• Action item
Restate word for word the lines of the material below, from the line with "brown soap dispenser: 6 -> 5" to the line with "yellow teddy bear: 3 -> 4", both lines included, and no others.

= Beginning of Section =

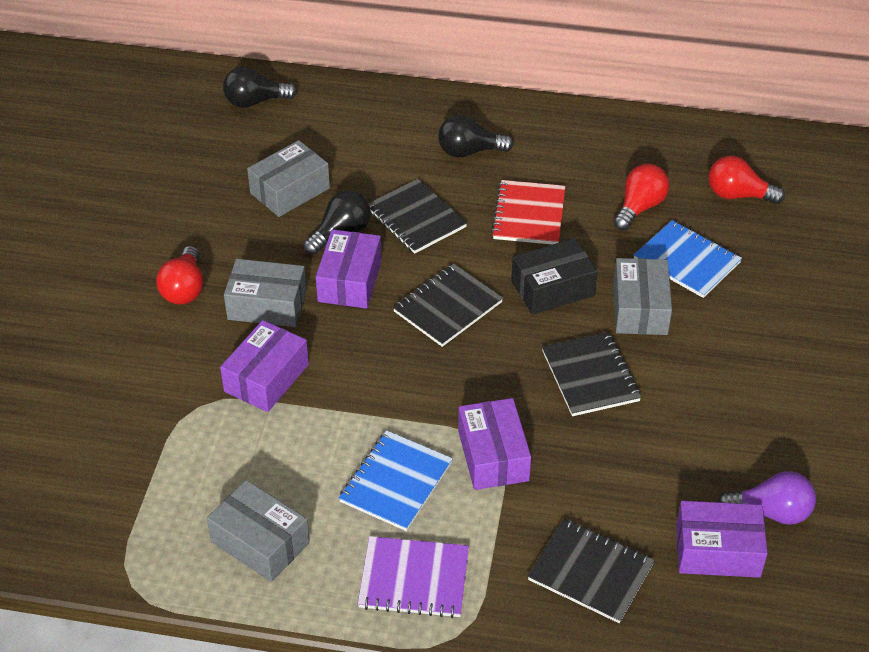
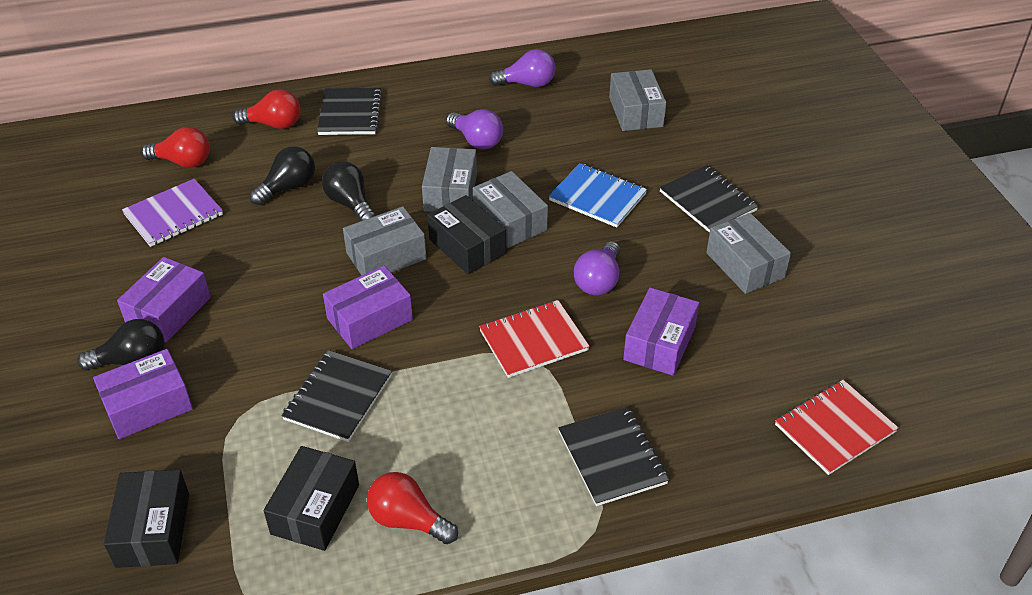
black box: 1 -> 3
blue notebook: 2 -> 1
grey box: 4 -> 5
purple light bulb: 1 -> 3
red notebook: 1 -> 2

= End of Section =
= Beginning of Section =

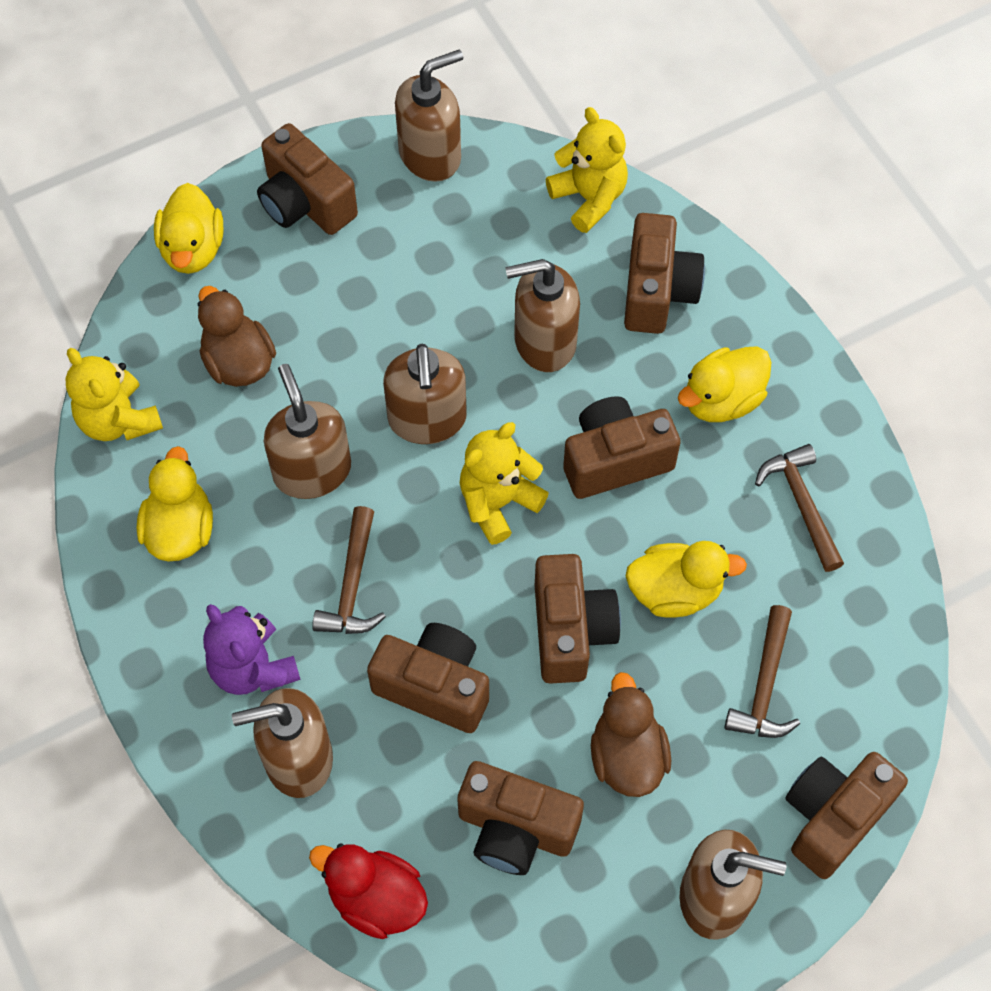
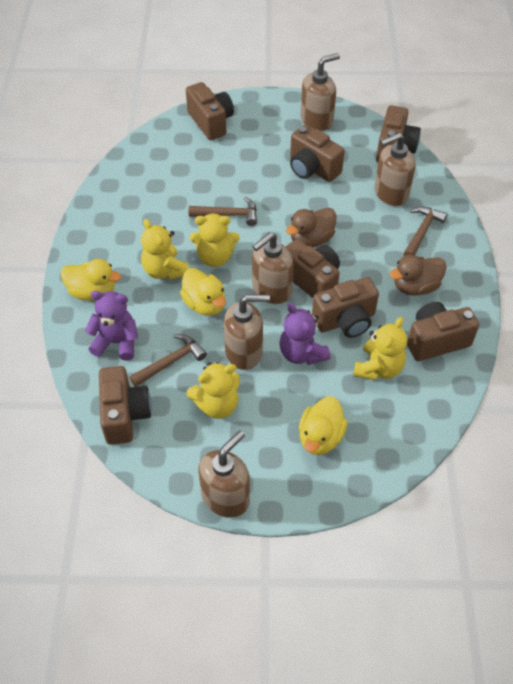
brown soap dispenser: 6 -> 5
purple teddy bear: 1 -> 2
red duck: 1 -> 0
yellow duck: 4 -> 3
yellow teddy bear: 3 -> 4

= End of Section =

• Exercise answer
brown soap dispenser: 6 -> 5
purple teddy bear: 1 -> 2
red duck: 1 -> 0
yellow duck: 4 -> 3
yellow teddy bear: 3 -> 4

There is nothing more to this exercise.